Work instructions:
Pictures are to be left out, and only the lines from the one containing "P1 pin 2: none -> GND" through the last line of the data are to be returned exactly.

Material for this task:

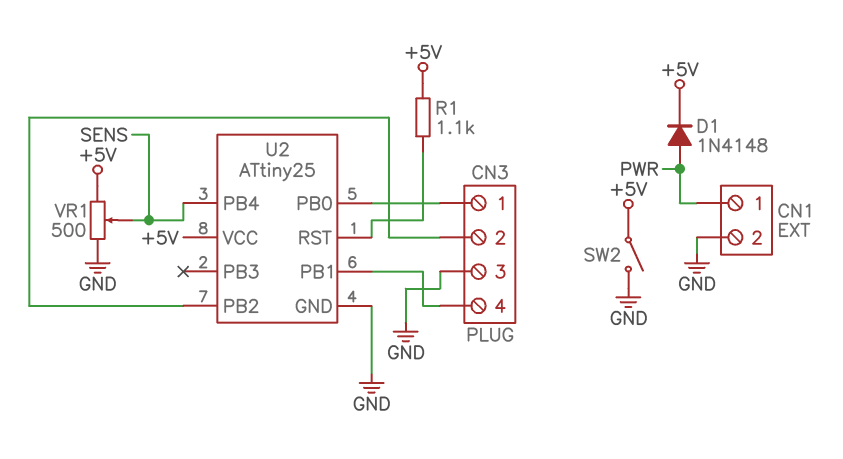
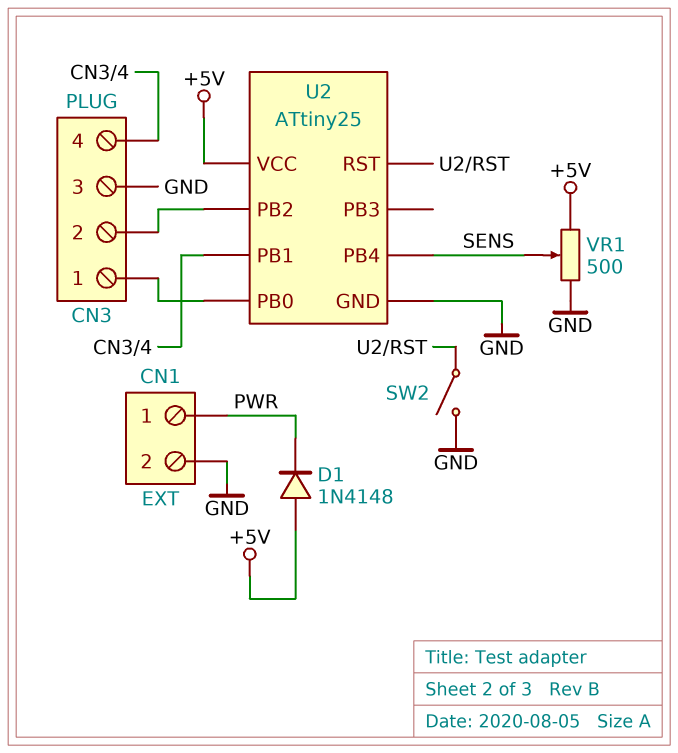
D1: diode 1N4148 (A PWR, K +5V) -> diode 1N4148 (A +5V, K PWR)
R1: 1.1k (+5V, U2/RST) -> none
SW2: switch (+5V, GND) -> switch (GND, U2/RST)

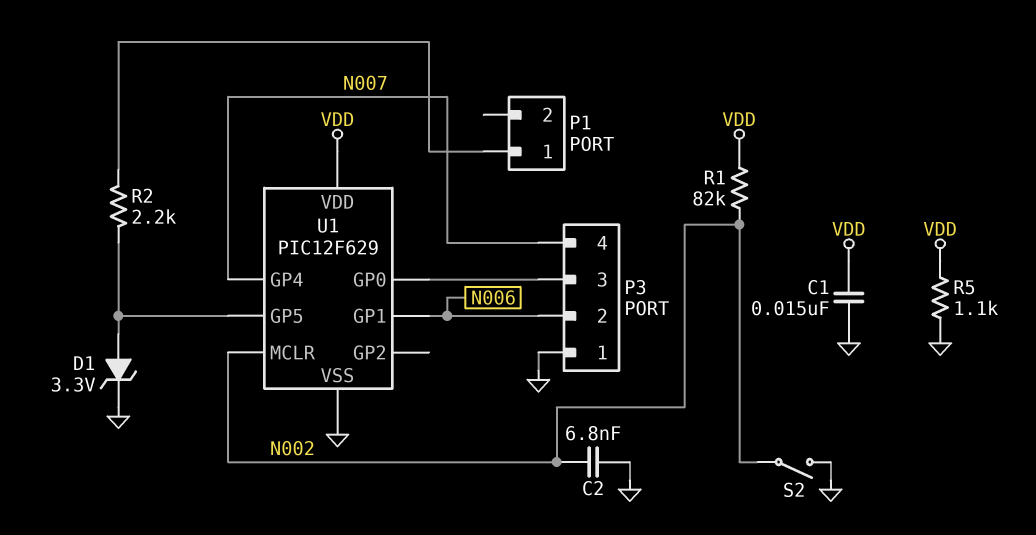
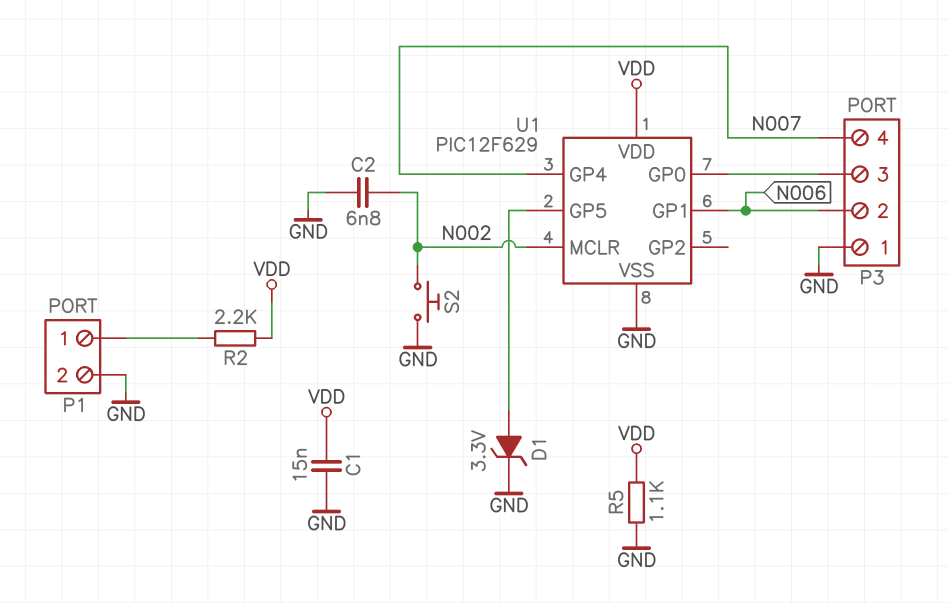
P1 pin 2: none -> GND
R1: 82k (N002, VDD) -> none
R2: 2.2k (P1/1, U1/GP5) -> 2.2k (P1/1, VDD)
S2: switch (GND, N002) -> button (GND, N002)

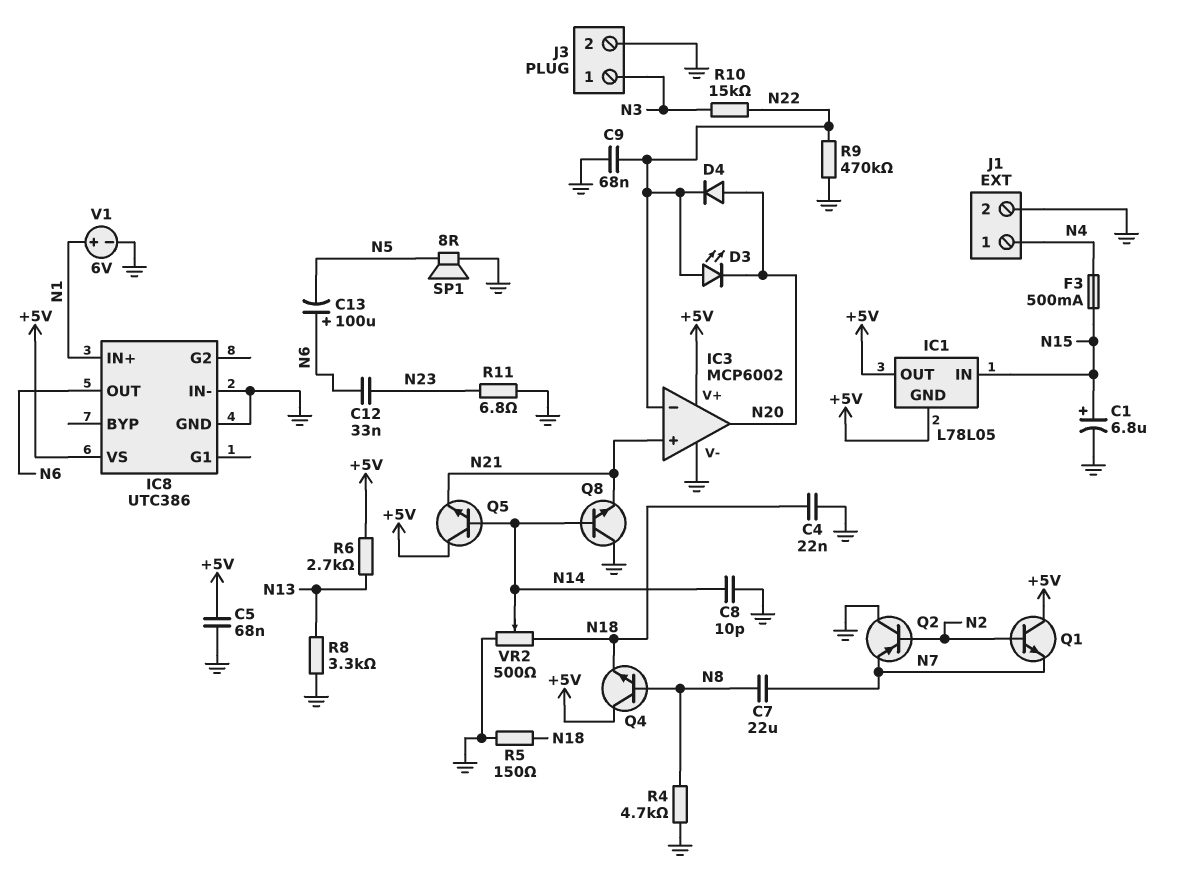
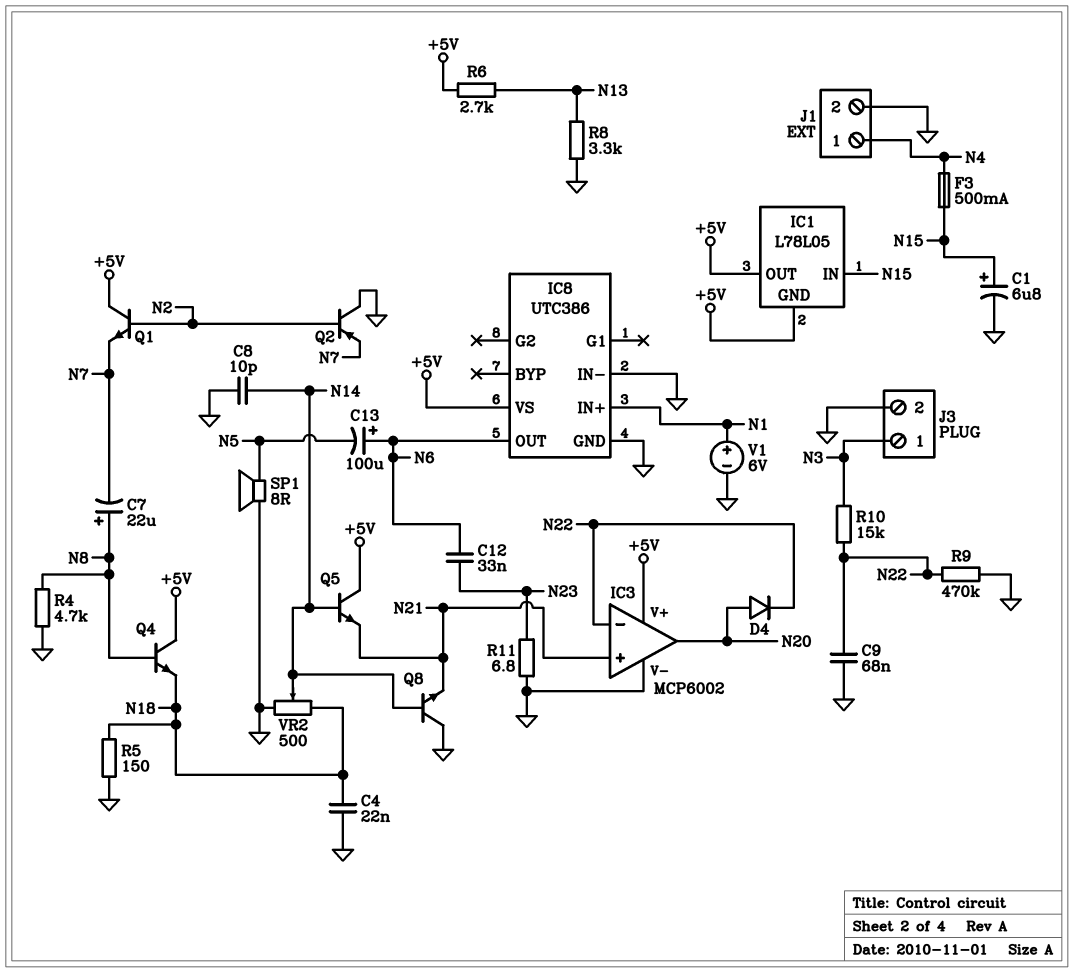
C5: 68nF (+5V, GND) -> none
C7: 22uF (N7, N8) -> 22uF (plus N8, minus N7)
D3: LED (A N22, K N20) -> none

Task answer:
P1 pin 2: none -> GND
R1: 82k (N002, VDD) -> none
R2: 2.2k (P1/1, U1/GP5) -> 2.2k (P1/1, VDD)
S2: switch (GND, N002) -> button (GND, N002)

C5: 68nF (+5V, GND) -> none
C7: 22uF (N7, N8) -> 22uF (plus N8, minus N7)
D3: LED (A N22, K N20) -> none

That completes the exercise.